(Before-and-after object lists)

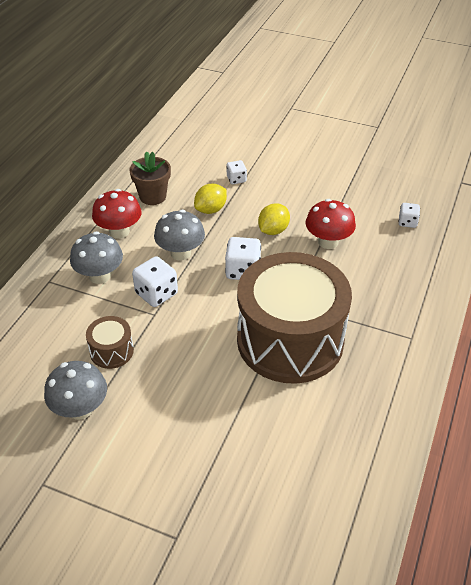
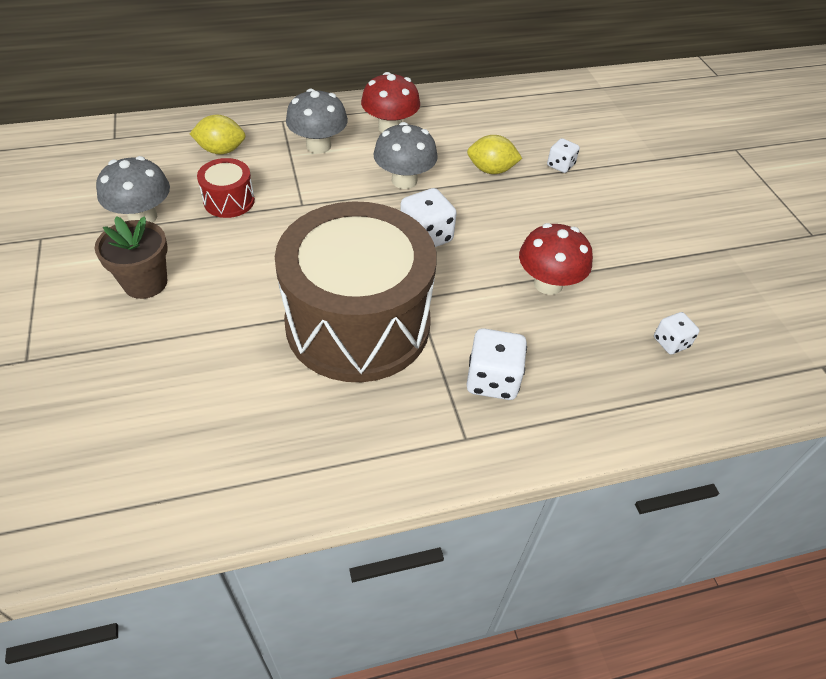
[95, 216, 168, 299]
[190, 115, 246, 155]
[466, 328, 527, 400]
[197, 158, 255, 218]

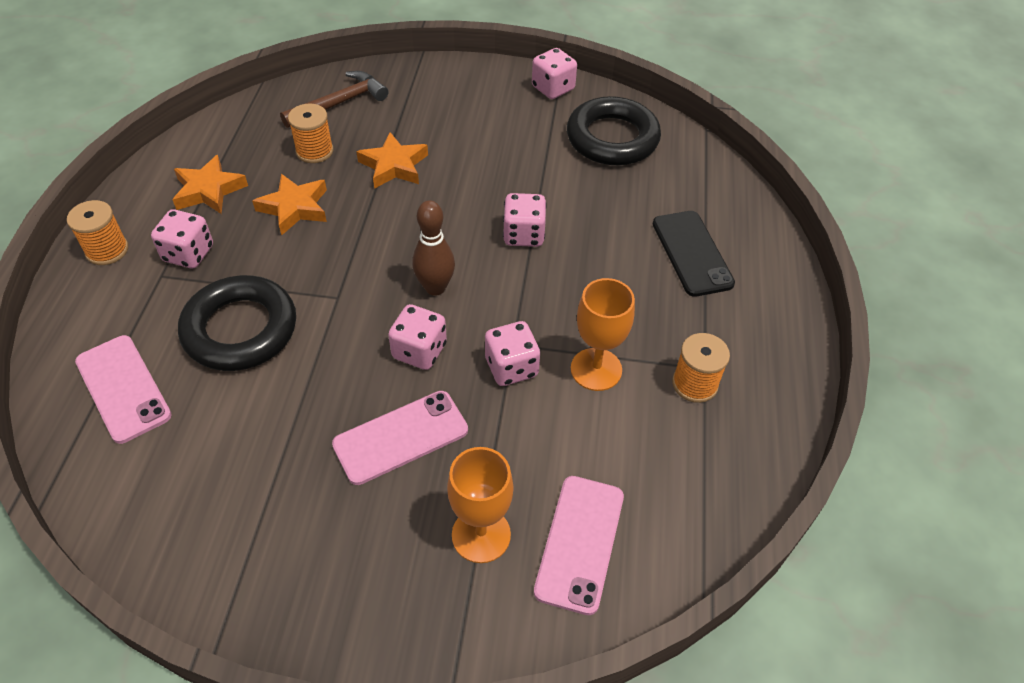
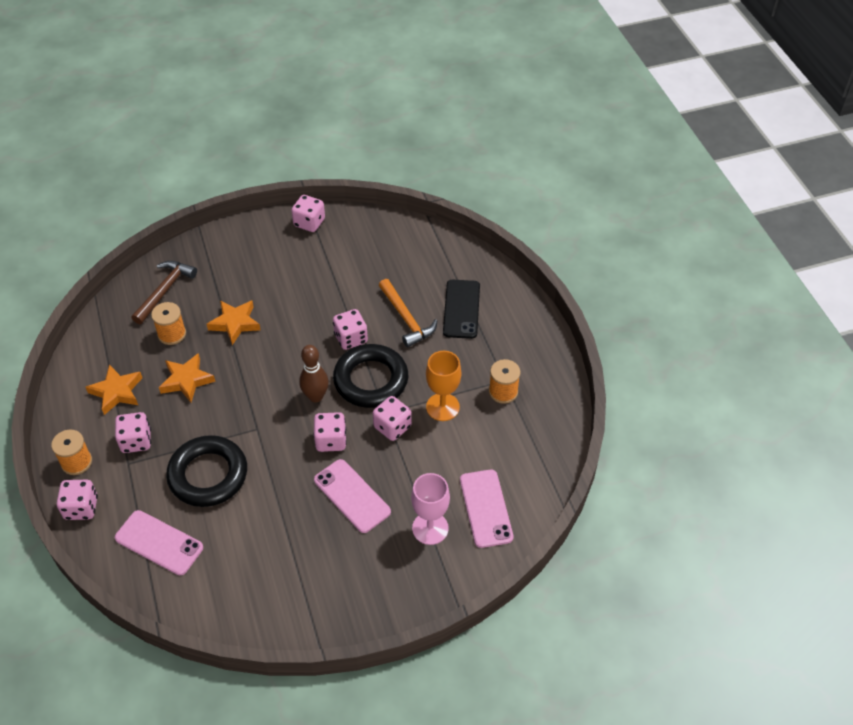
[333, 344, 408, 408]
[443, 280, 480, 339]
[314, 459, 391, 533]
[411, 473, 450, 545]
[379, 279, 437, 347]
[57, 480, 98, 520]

**Task to complete:** When you retype the data above, match every line exactly and leave the pictures behind.

**Solution to this task:**
[95, 216, 168, 299]
[190, 115, 246, 155]
[466, 328, 527, 400]
[197, 158, 255, 218]

[333, 344, 408, 408]
[443, 280, 480, 339]
[314, 459, 391, 533]
[411, 473, 450, 545]
[379, 279, 437, 347]
[57, 480, 98, 520]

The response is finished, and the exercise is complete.